:: What you will do ::
Return the data given below exactly as it appears.

:: Data section ::
◆ ◆ ◆ ◆ ◆ ◆ ◆

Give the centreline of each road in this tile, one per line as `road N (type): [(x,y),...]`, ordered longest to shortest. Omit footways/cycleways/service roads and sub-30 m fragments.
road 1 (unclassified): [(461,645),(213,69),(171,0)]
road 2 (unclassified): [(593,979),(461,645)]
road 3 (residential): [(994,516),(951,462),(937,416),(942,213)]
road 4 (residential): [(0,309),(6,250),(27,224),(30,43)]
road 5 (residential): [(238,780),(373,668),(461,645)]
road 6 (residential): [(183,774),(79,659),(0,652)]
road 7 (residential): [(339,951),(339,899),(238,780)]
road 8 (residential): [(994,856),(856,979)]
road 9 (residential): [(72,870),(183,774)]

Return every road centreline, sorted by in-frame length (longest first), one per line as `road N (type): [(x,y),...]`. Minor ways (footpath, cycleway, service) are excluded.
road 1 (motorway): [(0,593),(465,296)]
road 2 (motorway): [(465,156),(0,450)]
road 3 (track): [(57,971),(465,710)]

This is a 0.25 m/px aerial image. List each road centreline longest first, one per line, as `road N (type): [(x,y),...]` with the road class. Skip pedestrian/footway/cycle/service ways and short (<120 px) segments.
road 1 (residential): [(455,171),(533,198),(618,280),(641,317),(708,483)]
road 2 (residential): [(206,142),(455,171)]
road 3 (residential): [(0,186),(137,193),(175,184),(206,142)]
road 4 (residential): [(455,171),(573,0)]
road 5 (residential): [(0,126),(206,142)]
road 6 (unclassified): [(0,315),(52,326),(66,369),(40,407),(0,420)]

◆ ◆ ◆ ◆ ◆ ◆ ◆

:: Exercise answer ::
Give the centreline of each road in this tile, one per line as `road N (type): [(x,y),...]`, ordered longest to shortest. Omit footways/cycleways/service roads and sub-30 m fragments.
road 1 (unclassified): [(461,645),(213,69),(171,0)]
road 2 (unclassified): [(593,979),(461,645)]
road 3 (residential): [(994,516),(951,462),(937,416),(942,213)]
road 4 (residential): [(0,309),(6,250),(27,224),(30,43)]
road 5 (residential): [(238,780),(373,668),(461,645)]
road 6 (residential): [(183,774),(79,659),(0,652)]
road 7 (residential): [(339,951),(339,899),(238,780)]
road 8 (residential): [(994,856),(856,979)]
road 9 (residential): [(72,870),(183,774)]

Return every road centreline, sorted by in-frame length (longest first), one per line as `road N (type): [(x,y),...]`. Minor ways (footpath, cycleway, service) are excluded.
road 1 (motorway): [(0,593),(465,296)]
road 2 (motorway): [(465,156),(0,450)]
road 3 (track): [(57,971),(465,710)]

This is a 0.25 m/px aerial image. List each road centreline longest first, one per line, as `road N (type): [(x,y),...]` with the road class. Skip pedestrian/footway/cycle/service ways and short (<120 px) segments.
road 1 (residential): [(455,171),(533,198),(618,280),(641,317),(708,483)]
road 2 (residential): [(206,142),(455,171)]
road 3 (residential): [(0,186),(137,193),(175,184),(206,142)]
road 4 (residential): [(455,171),(573,0)]
road 5 (residential): [(0,126),(206,142)]
road 6 (unclassified): [(0,315),(52,326),(66,369),(40,407),(0,420)]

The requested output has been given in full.